▶ **ABOUT THIS TASK**: Include no pictures. Output exactly the lines from the one that contains "BUZZER pin VCC: VIN -> 3V3" through the final line of the entries.

▶ **MATERIAL PROVIDED**:
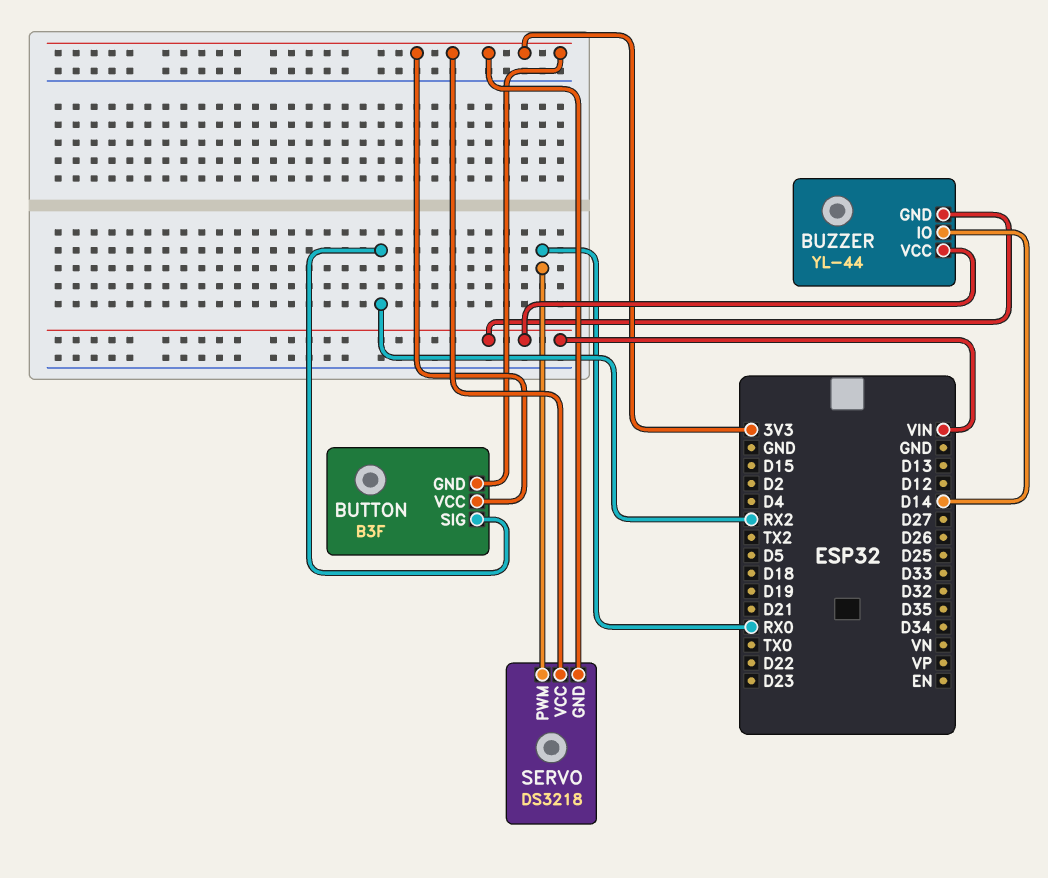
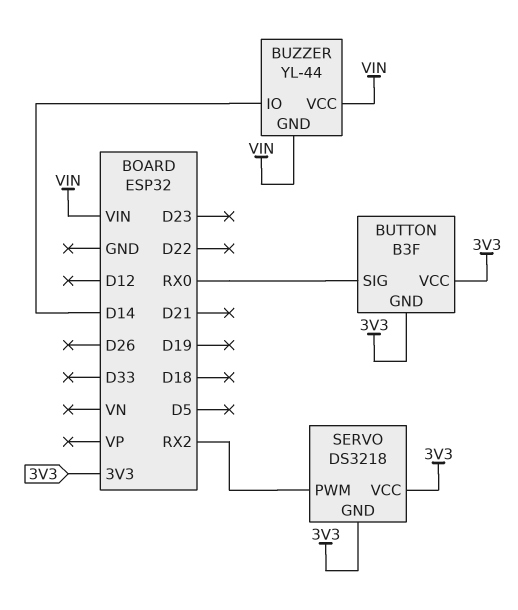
BUTTON pin SIG: RX2 -> RX0
SERVO pin PWM: RX0 -> RX2

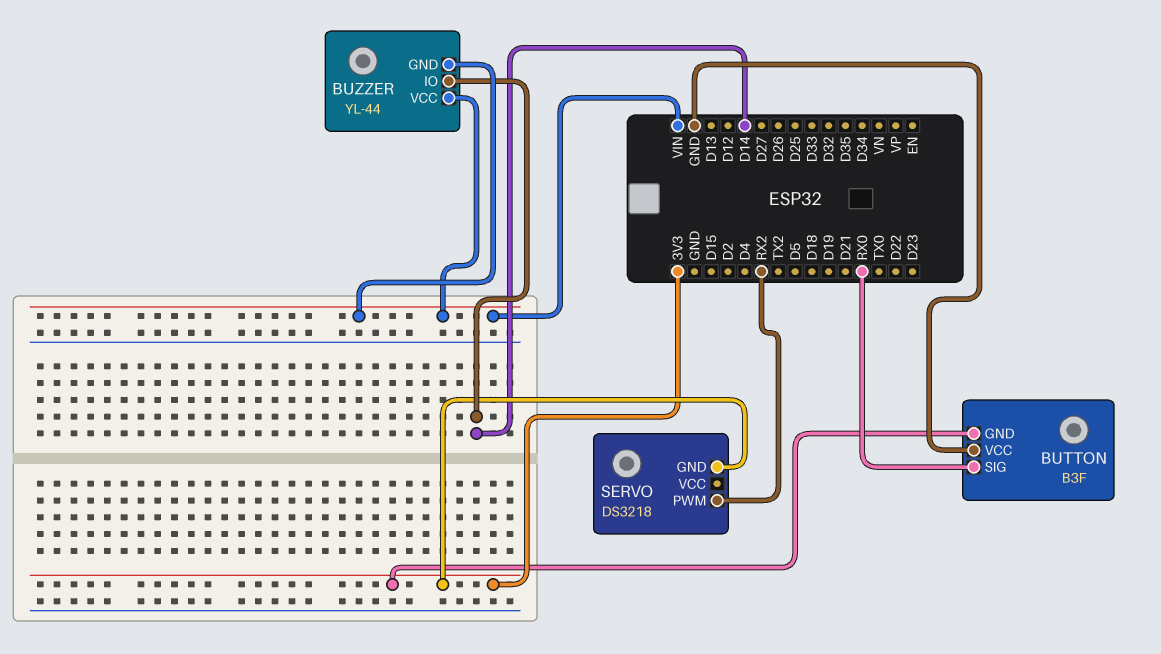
BUTTON pin VCC: 3V3 -> GND
SERVO pin VCC: 3V3 -> none

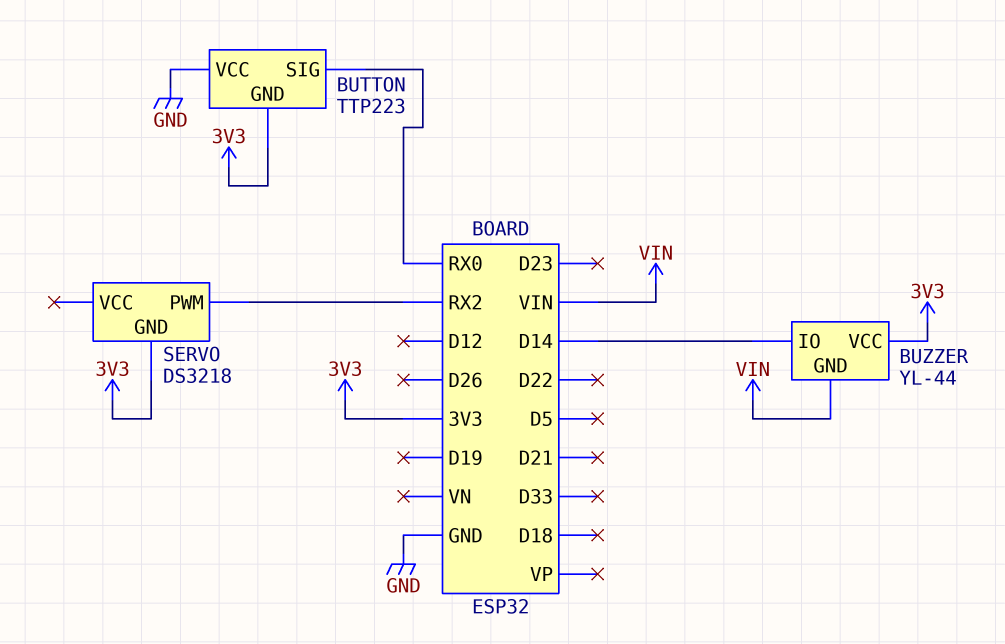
BUTTON: B3F -> TTP223
BUZZER pin VCC: VIN -> 3V3

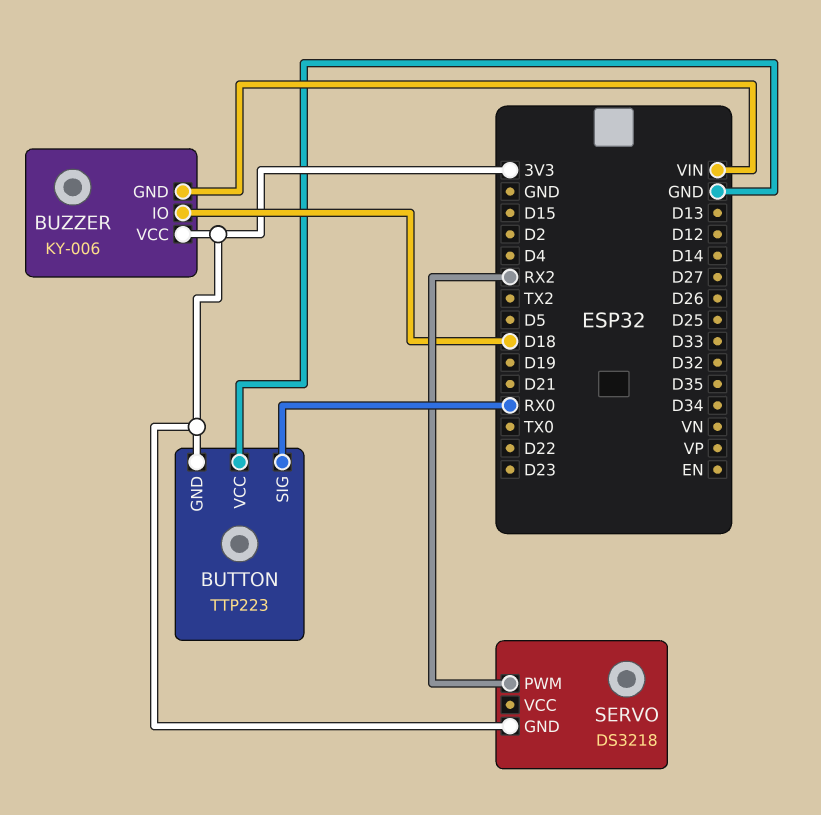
BUZZER: YL-44 -> KY-006
BUZZER pin IO: D14 -> D18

▶ **ANSWER FOR THIS EXERCISE**:
BUZZER pin VCC: VIN -> 3V3

BUZZER: YL-44 -> KY-006
BUZZER pin IO: D14 -> D18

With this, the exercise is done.